#### [DATA FOR ANALYSIS]
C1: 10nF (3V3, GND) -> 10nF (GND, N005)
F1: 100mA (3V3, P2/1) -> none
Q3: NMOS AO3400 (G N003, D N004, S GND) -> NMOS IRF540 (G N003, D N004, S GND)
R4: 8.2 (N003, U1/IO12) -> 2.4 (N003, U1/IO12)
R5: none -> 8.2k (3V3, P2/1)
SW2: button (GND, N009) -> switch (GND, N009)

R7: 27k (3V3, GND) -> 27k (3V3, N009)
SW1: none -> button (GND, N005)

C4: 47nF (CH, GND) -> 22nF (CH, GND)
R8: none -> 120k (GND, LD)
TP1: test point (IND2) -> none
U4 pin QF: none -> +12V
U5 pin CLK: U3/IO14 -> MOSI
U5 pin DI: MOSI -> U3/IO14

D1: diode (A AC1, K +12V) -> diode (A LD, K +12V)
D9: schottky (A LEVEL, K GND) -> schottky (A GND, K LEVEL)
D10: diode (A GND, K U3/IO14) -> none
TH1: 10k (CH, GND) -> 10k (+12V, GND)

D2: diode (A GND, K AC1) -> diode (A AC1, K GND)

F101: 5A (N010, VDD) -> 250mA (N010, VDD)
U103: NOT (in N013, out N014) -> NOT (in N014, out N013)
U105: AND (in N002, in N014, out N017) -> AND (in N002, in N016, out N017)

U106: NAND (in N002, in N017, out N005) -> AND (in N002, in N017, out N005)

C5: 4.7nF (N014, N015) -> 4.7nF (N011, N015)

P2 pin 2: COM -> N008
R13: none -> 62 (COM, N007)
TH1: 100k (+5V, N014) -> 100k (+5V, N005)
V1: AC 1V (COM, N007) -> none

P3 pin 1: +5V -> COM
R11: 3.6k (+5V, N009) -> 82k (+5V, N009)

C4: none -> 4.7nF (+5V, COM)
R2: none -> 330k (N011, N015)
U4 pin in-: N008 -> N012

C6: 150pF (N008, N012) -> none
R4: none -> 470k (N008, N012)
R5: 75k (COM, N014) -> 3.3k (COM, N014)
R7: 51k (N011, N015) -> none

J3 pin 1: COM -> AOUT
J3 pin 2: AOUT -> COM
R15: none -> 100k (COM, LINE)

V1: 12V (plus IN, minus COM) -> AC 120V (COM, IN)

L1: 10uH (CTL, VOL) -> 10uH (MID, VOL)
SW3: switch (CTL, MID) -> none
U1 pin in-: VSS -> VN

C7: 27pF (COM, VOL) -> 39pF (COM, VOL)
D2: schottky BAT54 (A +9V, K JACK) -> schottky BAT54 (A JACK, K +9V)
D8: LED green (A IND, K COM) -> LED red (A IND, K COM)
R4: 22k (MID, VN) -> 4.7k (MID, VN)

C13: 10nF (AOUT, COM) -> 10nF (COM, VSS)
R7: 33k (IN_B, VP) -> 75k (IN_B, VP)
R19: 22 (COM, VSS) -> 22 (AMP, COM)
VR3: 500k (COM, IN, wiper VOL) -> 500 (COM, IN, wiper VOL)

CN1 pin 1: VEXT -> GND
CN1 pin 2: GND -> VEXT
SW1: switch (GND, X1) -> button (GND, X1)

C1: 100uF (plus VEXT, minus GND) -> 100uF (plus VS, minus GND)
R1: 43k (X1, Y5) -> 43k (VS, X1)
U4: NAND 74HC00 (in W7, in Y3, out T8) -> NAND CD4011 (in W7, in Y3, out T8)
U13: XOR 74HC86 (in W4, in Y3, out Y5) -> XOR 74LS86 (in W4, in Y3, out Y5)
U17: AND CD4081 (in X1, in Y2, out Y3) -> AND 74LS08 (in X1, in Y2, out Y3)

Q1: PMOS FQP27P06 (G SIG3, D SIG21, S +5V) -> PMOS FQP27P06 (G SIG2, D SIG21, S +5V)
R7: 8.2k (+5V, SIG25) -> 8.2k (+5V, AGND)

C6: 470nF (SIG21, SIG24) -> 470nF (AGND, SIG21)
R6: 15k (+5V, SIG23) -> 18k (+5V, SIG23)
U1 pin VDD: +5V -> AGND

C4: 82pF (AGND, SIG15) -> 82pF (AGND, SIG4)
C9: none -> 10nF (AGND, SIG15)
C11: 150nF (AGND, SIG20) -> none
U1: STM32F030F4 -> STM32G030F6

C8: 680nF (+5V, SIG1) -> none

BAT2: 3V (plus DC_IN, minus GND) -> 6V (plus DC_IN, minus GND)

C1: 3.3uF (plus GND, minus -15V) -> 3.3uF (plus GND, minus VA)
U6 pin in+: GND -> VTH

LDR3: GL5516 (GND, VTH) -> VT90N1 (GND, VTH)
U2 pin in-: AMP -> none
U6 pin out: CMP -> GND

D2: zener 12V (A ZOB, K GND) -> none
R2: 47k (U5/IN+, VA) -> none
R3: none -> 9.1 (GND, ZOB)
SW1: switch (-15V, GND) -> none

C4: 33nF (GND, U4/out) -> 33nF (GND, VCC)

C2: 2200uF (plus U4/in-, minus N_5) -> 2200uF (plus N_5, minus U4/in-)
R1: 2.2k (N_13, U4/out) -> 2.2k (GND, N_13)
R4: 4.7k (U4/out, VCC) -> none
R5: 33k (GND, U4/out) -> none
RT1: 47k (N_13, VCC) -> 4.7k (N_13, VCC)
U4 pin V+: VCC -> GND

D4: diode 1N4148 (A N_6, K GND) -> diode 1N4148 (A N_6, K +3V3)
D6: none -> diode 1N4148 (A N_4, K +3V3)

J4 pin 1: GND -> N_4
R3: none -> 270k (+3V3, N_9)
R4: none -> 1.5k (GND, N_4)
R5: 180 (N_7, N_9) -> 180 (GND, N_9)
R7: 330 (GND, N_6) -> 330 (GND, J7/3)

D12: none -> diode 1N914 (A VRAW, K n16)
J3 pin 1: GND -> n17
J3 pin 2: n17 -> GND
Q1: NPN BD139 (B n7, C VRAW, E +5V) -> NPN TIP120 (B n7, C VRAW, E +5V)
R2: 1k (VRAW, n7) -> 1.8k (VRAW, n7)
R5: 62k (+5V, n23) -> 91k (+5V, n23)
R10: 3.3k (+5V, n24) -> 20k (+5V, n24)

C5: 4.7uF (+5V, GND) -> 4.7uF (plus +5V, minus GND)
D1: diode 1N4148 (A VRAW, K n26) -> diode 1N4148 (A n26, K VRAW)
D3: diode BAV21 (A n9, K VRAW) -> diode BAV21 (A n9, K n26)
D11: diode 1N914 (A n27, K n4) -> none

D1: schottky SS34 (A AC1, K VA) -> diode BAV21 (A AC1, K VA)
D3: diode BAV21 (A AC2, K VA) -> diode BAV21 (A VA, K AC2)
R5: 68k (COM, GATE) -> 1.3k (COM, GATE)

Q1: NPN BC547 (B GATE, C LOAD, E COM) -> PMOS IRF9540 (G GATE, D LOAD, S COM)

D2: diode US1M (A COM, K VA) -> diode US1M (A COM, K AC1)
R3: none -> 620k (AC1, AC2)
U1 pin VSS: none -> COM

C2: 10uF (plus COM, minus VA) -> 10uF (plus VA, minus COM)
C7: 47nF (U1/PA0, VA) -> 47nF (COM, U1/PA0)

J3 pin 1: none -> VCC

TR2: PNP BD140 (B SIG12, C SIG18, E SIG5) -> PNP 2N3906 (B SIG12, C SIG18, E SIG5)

#### [EXERCISE REQUIREMENTS]
Count the lines in the entries above where the string "schottky" shows up, and give that number only.

#### [SOLUTION TO THIS PROBLEM]
3